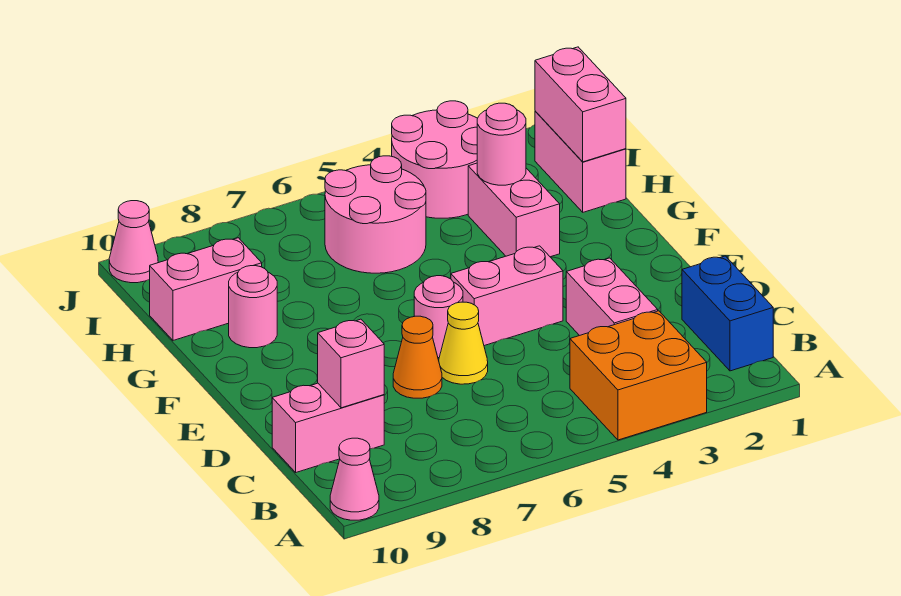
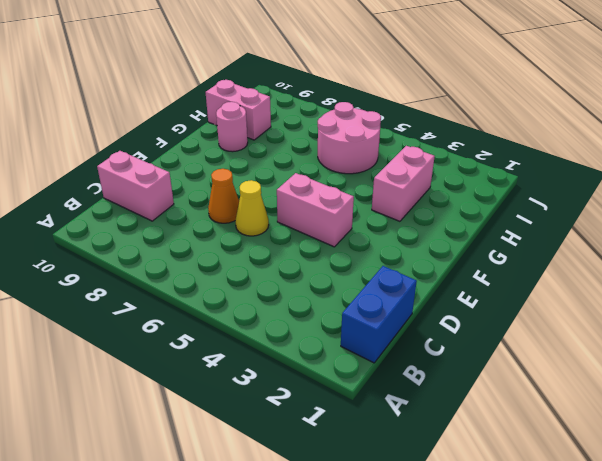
none -> orange brick A3:B4 level 1
none -> pink cone A10 level 1
none -> pink brick C3:D3 level 1

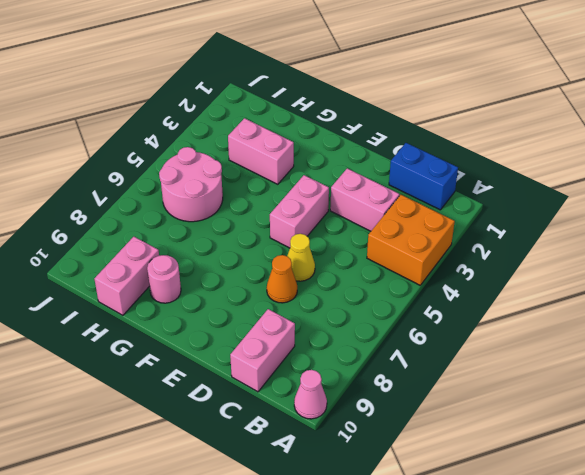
none -> pink round brick E6 level 1
none -> pink brick H1:I1 level 1
none -> pink round brick I3:J4 level 1

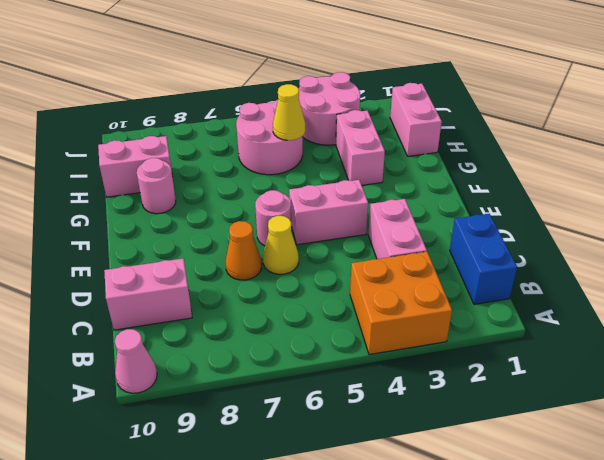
yellow cone H5 level 2 -> none
none -> pink cone J10 level 1
none -> pink brick C9 level 2
none -> pink brick H1:I1 level 2

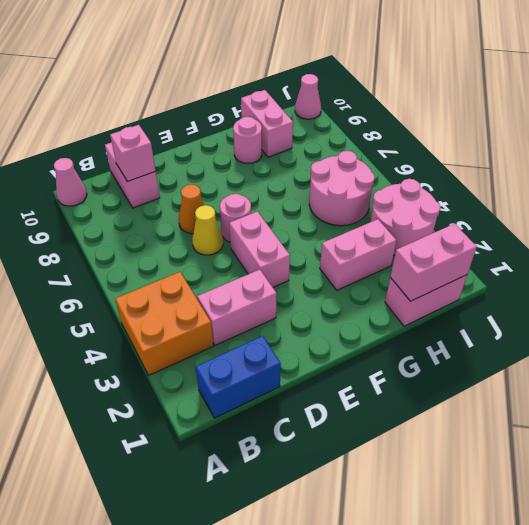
none -> pink round brick H3 level 2

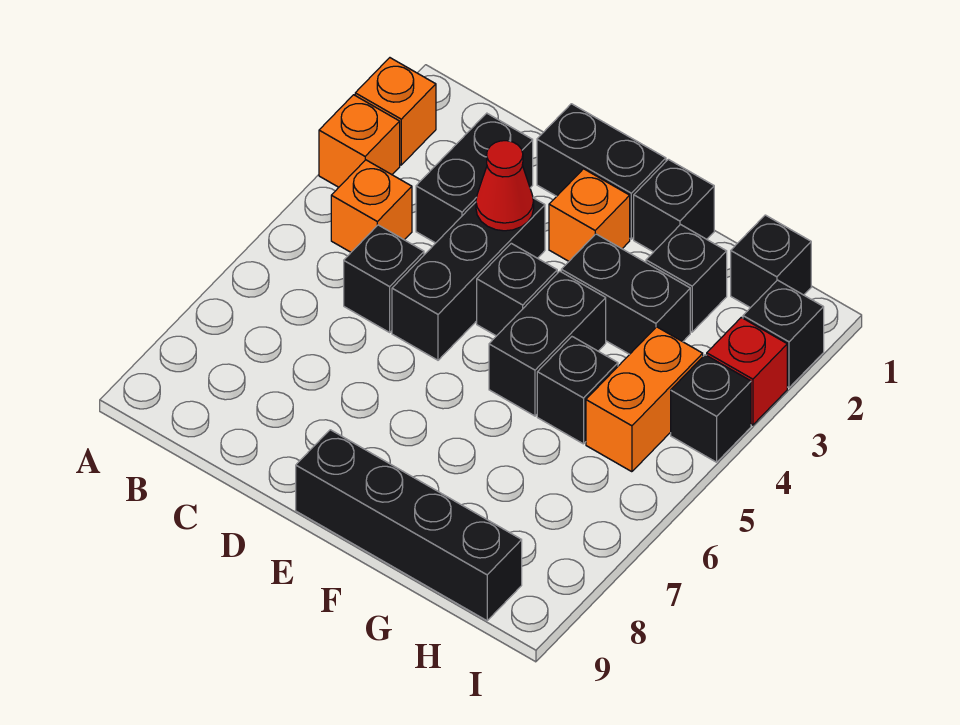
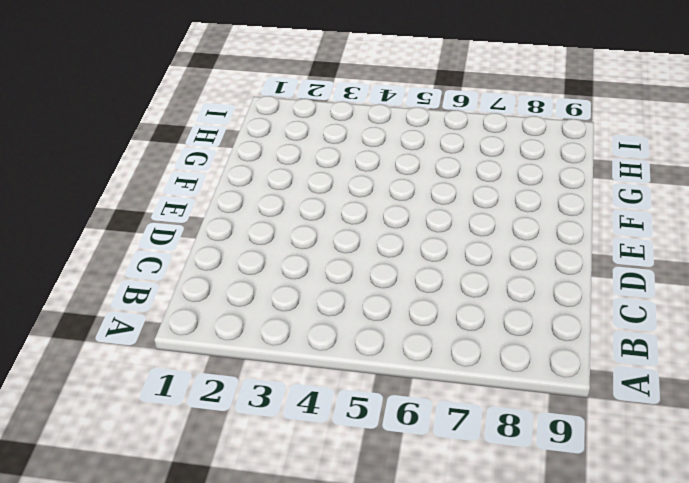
none -> orange brick A2 level 1
none -> orange brick A3 level 1
none -> orange brick B4 level 1

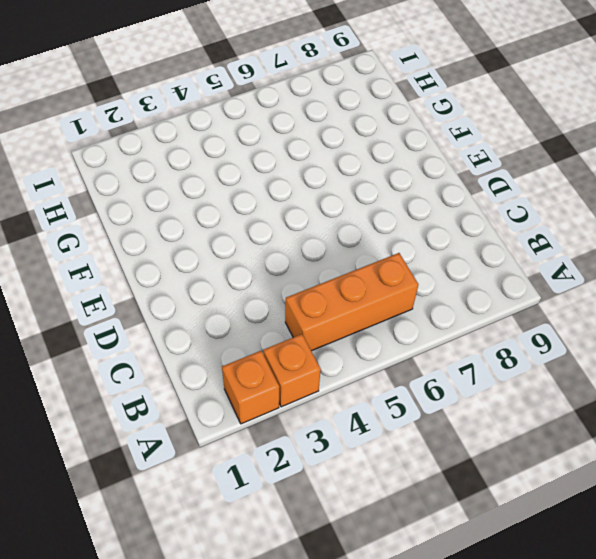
orange brick B4:B6 level 1 -> orange brick B4 level 1
none -> black brick C2:C3 level 1
none -> black brick C5 level 1
none -> black brick D1:E1 level 1

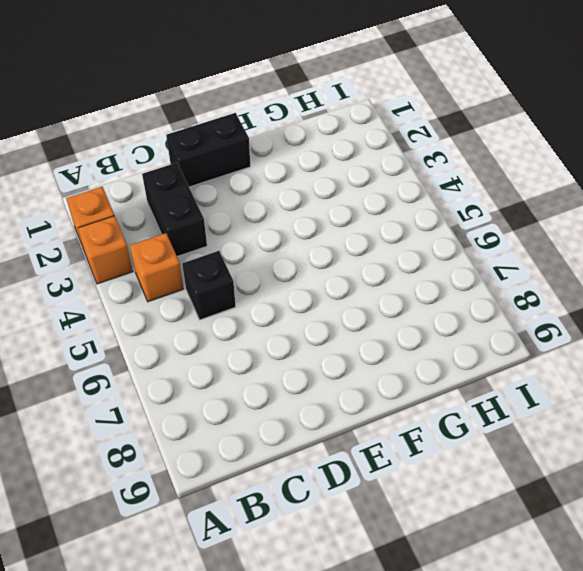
none -> black brick D3:D5 level 1
none -> orange brick E2 level 1
none -> black brick E4 level 1

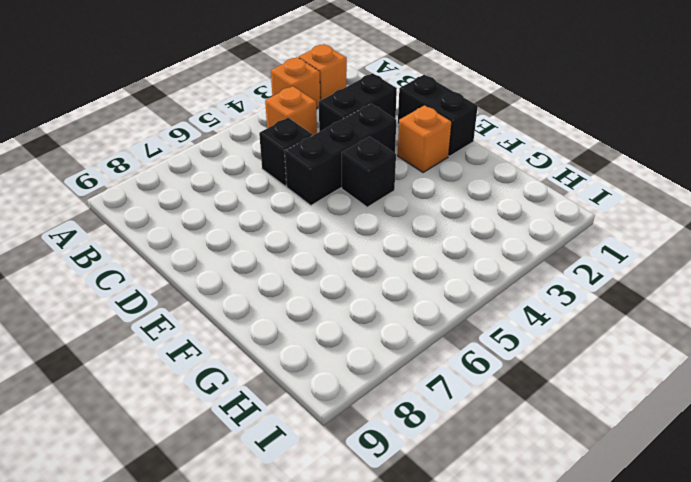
none -> black brick E9:H9 level 1
none -> black brick F1 level 1
none -> black brick F3:G3 level 1

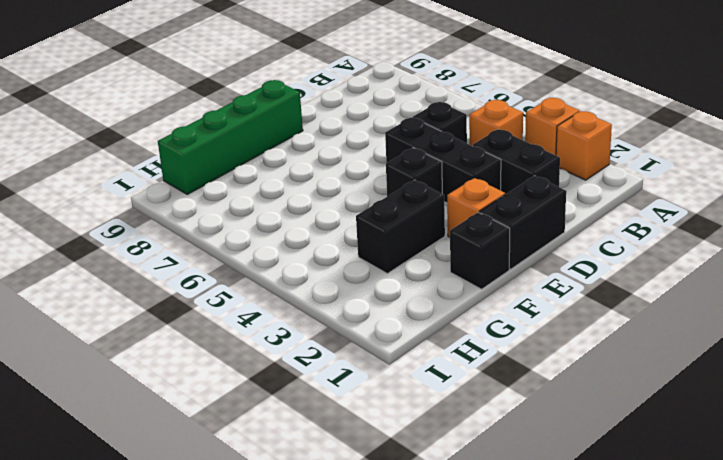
green brick E9:H9 level 1 -> black brick E9:H9 level 1
none -> black brick F4:F5 level 1
none -> black brick G2 level 1
none -> black brick G5 level 1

++++++++++

_Exercise directions:_
All of the material above must be retyped exactly, line for line, with the images dropped.

_Answer space:_
none -> orange brick A3:B4 level 1
none -> pink cone A10 level 1
none -> pink brick C3:D3 level 1

none -> pink round brick E6 level 1
none -> pink brick H1:I1 level 1
none -> pink round brick I3:J4 level 1

yellow cone H5 level 2 -> none
none -> pink cone J10 level 1
none -> pink brick C9 level 2
none -> pink brick H1:I1 level 2

none -> pink round brick H3 level 2

none -> orange brick A2 level 1
none -> orange brick A3 level 1
none -> orange brick B4 level 1

orange brick B4:B6 level 1 -> orange brick B4 level 1
none -> black brick C2:C3 level 1
none -> black brick C5 level 1
none -> black brick D1:E1 level 1

none -> black brick D3:D5 level 1
none -> orange brick E2 level 1
none -> black brick E4 level 1

none -> black brick E9:H9 level 1
none -> black brick F1 level 1
none -> black brick F3:G3 level 1

green brick E9:H9 level 1 -> black brick E9:H9 level 1
none -> black brick F4:F5 level 1
none -> black brick G2 level 1
none -> black brick G5 level 1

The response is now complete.